*Instruction*: Select every line in the rows below that contains the string "pizz", matching case exactly.

=== Input data ===

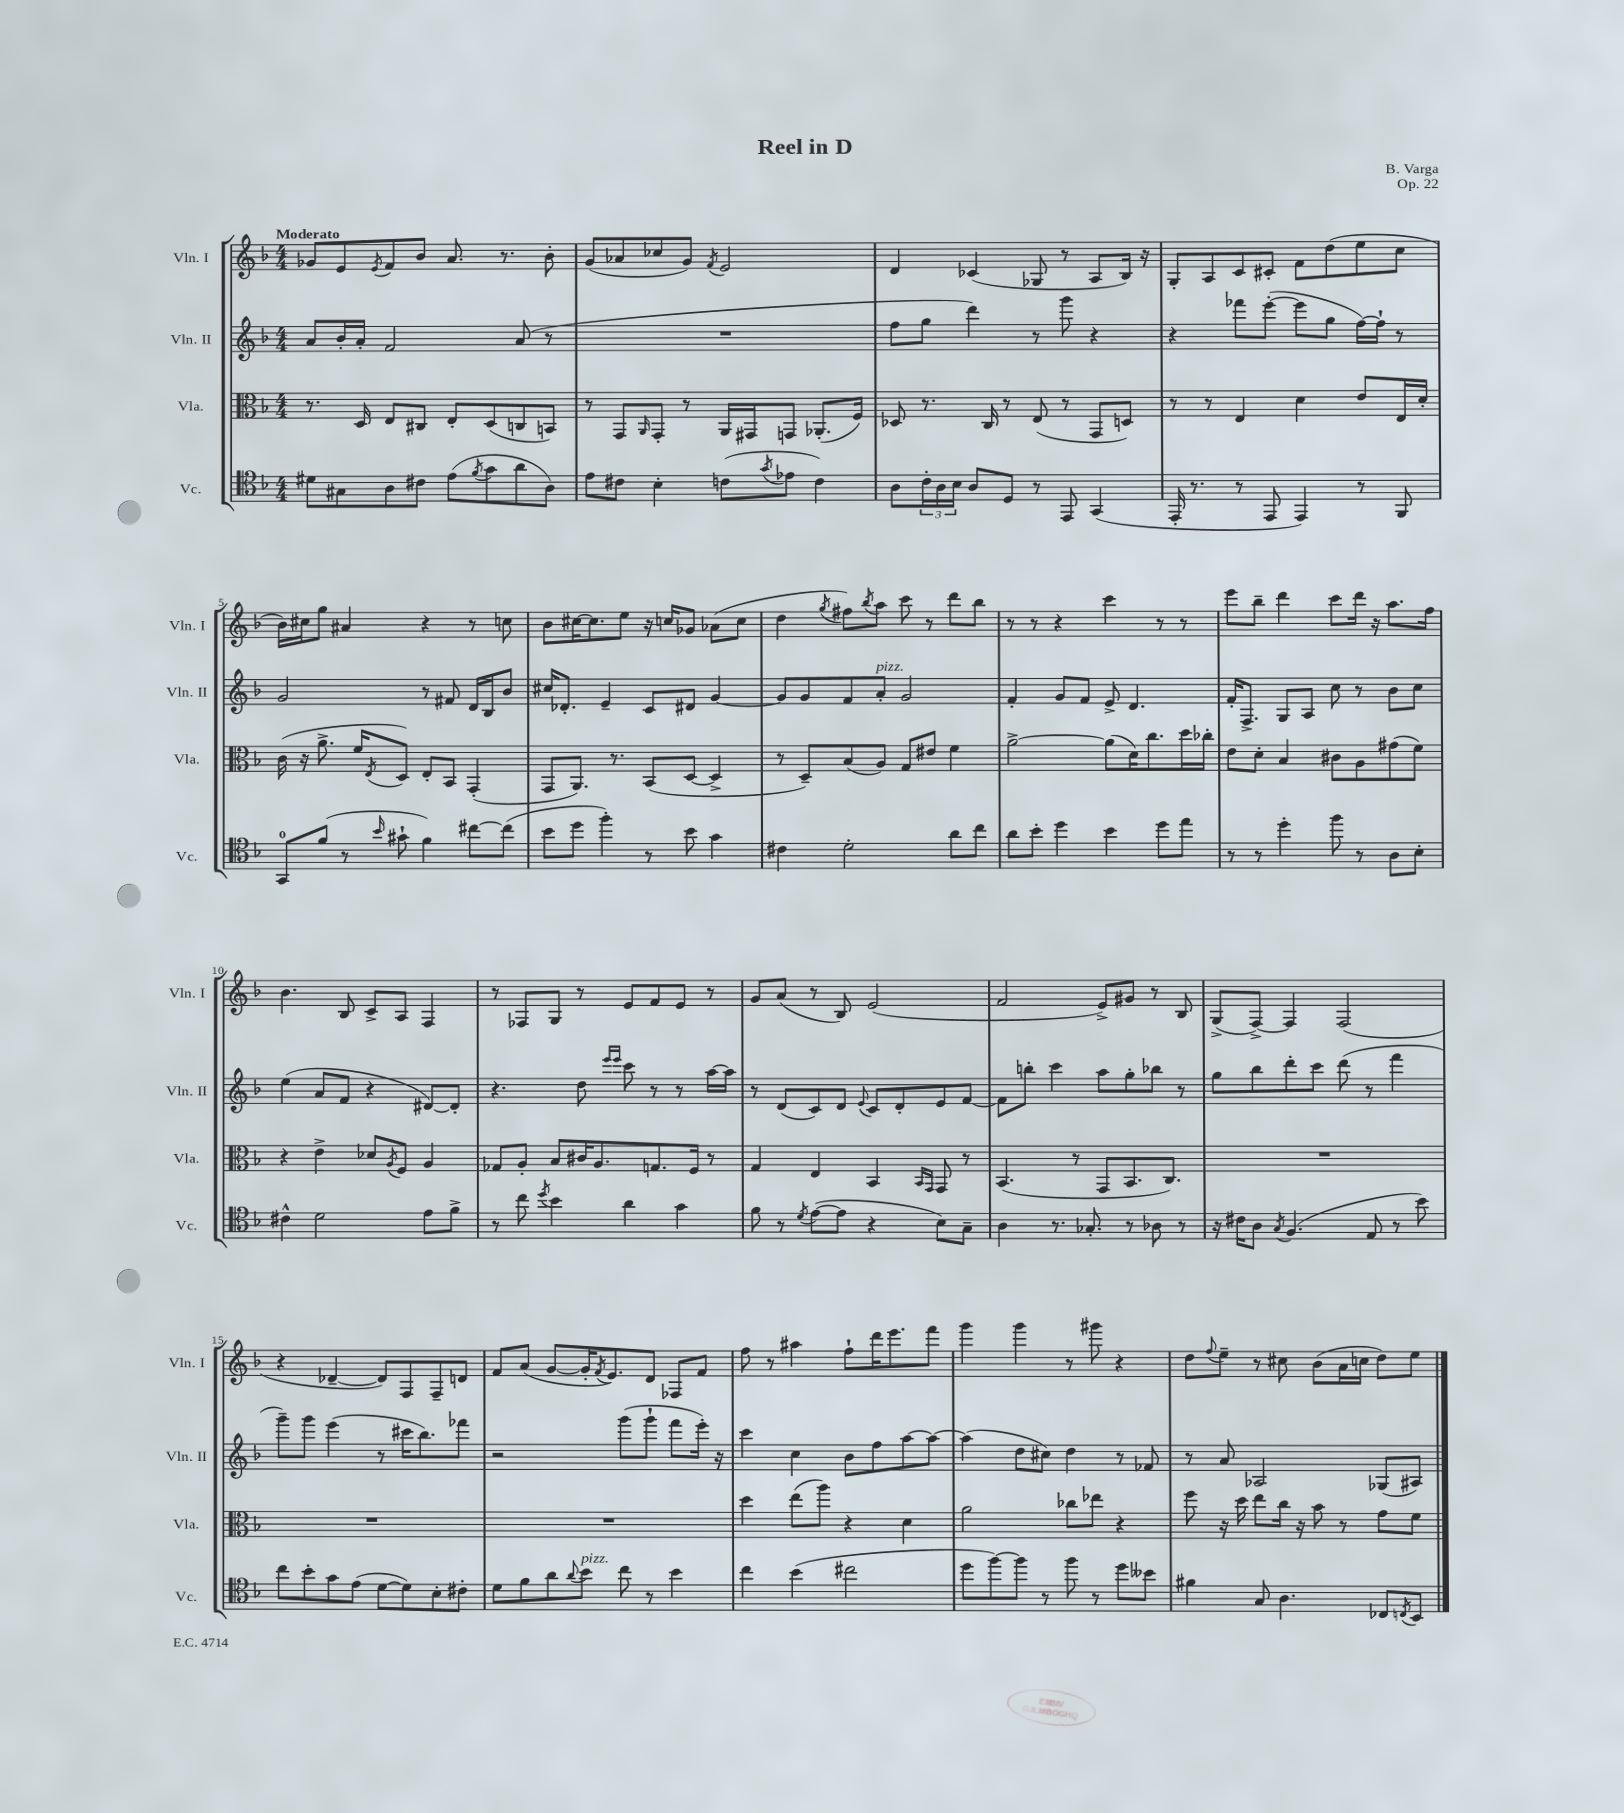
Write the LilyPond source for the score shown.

\header { title = "Reel in D" composer = "B. Varga" opus = "Op. 22" }
<<
\new StaffGroup <<
\new Staff = "s0" \with { instrumentName = "Vln. I" shortInstrumentName = "Vln. I" } {
    \clef treble \key f \major \numericTimeSignature \time 4/4 \tempo "Moderato"
    ges'8 e'8 \acciaccatura { e'8 } f'8 bes'8 a'8. r8. bes'8-. |
    g'8( aes'8 ces''8 g'8) \acciaccatura { f'8 } e'2 |
    d'4 ces'4( ges8 r8 a8 bes16) r16 |
    g8-. a8 c'8 cis'8-. f'8 d''8( e''8 c''8 |
    bes'16) cis''16 g''8 ais'4 r4 r8 c''8 |
    bes'8 cis''16~ cis''8. e''8 r16 c''16 ges'8 aes'8( c''8 |
    d''4 \acciaccatura { g''8 } fis''8) \acciaccatura { bes''8 } a''8 c'''8 r8 d'''8 bes''8 |
    r8 r8 r4 c'''4 r8 r8 |
    e'''8 bes''8-- d'''4 c'''8 d'''16 r16 a''8. f''16 |
    bes'4. bes8 c'8-> a8 f4 |
    r8 fes8 g8 r8 e'8 f'8 e'8 r8 |
    g'8 a'8( r8 bes8) e'2( |
    f'2 e'8->) gis'8 r8 bes8 |
    g8->( f8~->) f4 f2( |
    r4 des'4~-- des'8) f8 f8-- d'8 |
    f'8 a'8( g'8~ g'16-. \acciaccatura { f'8 } e'8.) d'8 fes8 f'8 |
    f''8 r8 ais''4 f''8-! d'''16 e'''8. f'''8 |
    g'''4 g'''4 r8 gis'''8 r4 |
    d''8 \appoggiatura { f''8 } e''8-- r8 cis''8 bes'8( a'16 c''16 d''8) e''8 \bar "|." |
}
\new Staff = "s1" \with { instrumentName = "Vln. II" shortInstrumentName = "Vln. II" } {
    \clef treble \key f \major \numericTimeSignature \time 4/4
    a'8 bes'16-. a'16-. f'2 a'8( r8 |
    R1 |
    f''8 g''8 d'''4) r8 g'''8 r4 |
    r4 fes'''8 e'''8~-.( e'''8 g''8 f''16~) f''16-! r8 |
    g'2 r8 fis'8 d'16 bes16 bes'8 |
    cis''16 des'8.-. e'4-- c'8 dis'8 g'4~ |
    g'8 g'8 f'8 a'8-.^\markup { \italic "pizz." } g'2 |
    f'4-. g'8 f'8 e'8-> d'4. |
    f'16-. f8.-> g8 a8 c''8 r8 bes'8 c''8 |
    e''4( a'8 f'8 r4 dis'8~) dis'8-. |
    r4. d''8 \grace { e'''16 e'''16 } c'''8 r8 r8 a''16~ a''16 |
    r8 d'8( c'8) d'8 \appoggiatura { e'8 } c'8 d'8-. e'8 f'8~ |
    f'8 b''8-. c'''4 a''8 g''8-. bes''8 r8 |
    g''8 bes''8 d'''8-. c'''8 d'''8( r8 f'''4 |
    g'''8--) g'''8 e'''4( r8 cis'''16 bes''8.) fes'''8 |
    r2 g'''8( g'''8-! f'''8 e'''16-.) r16 |
    c'''4 c''4 bes'8 f''8 a''8~ a''8~ |
    a''4( d''8 cis''8) d''4 r8 fes'8 |
    r8 a'8 aes2 ges8( ais8) \bar "|." |
}
\new Staff = "s2" \with { instrumentName = "Vla." shortInstrumentName = "Vla." } {
    \clef alto \key f \major \numericTimeSignature \time 4/4
    r8. d16 e8 cis8 e8-. d8( c8 b,8) |
    r8 g,8 \grace { a,16 } g,8-. r8 a,16 gis,16 g,8 aes,8.-.( f16) |
    des8 r8. c16 r8 e8( r8 g,8 d8) |
    r8 r8 e4 d'4 e'8 e16 d'16-. |
    c'16( r16 a'8.-> f'16 \acciaccatura { e8 } d8) e8-. bes,8 g,4-.( |
    g,8 a,8.) r8. bes,8( d8~ d4-> |
    r8 d8--) bes8( a8) g8 eis'8 f'4 |
    a'2~-> a'8( d'16) c''8. d''16 ces''16-. |
    e'8 d'8-. bes4 cis'8 a8 gis'8( f'8) |
    r4 e'4-> des'8 \acciaccatura { a8 } f8 a4 |
    ges8 a8-. bes8 cis'16 a8. g8. f16 r8 |
    g4 e4 bes,4 \grace { bes,16 g,16 } g,8 r8 |
    bes,4.( r8 g,8 bes,8. c8.) |
    R1 |
    R1 |
    R1 |
    d''4 e''8( a''8) r4 d'4 |
    a'2 ces''8 ees''8 r4 |
    f''8 r16 d''16 e''8 c''16 r16 bes'8 r8 g'8 f'8 \bar "|." |
}
\new Staff = "s3" \with { instrumentName = "Vc." shortInstrumentName = "Vc." } {
    \clef tenor \key f \major \numericTimeSignature \time 4/4
    dis'8 gis8 a8 cis'8 e'8( \acciaccatura { f'8 } g'8 a'8 a8) |
    e'8 cis'8 bes4-. c'8( \acciaccatura { g'8 } ees'8 c'4) |
    a8 \tuplet 3/2 { c'16-. a16 bes16 } a8 d8 r8 e,8 g,4( |
    e,16-. r8. r8 e,8 e,4) r8 f,8 |
    g,8-0 f'8( r8 \grace { bes'16 } gis'8-! f'4) cis''8~ cis''8( |
    bes'8 d''8 f''4-.) r8 bes'8 g'4 |
    cis'4 d'2-. a'8 c''8 |
    a'8 bes'8-. d''4 bes'4 d''8 e''8 |
    r8 r8 d''4-. f''8 r8 a8 bes8-. |
    cis'4-^ d'2 e'8 f'8-> |
    r8 c''8 \acciaccatura { d''8 } bes'4 a'4 g'4 |
    f'8 r8 \acciaccatura { d'8 } e'8~( e'8 r4 bes8) g8-- |
    a4 r8. ges8.-. r8 aes8 r8 |
    r16 cis'16 a8 \acciaccatura { g8 } f4.( e8 r8 bes'8) |
    c''8 bes'8-. g'8 e'8( d'8~ d'8) bes8-. cis'8-. |
    d'8 f'8 a'8 \appoggiatura { a'8 } bes'8^\markup { \italic "pizz." } c''8 r8 bes'4 |
    c''4 bes'4( cis''2 |
    d''8 f''8~) f''8 r8 f''8 r8 d''8 beses'8 |
    fis'4 g8 a4. ces8 \acciaccatura { c8 } bes,8 \bar "|." |
}
>>
>>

===

*Expected output*:
    g'8 g'8 f'8 a'8-.^\markup { \italic "pizz." } g'2 |
    d'8 f'8 a'8 \appoggiatura { a'8 } bes'8^\markup { \italic "pizz." } c''8 r8 bes'4 |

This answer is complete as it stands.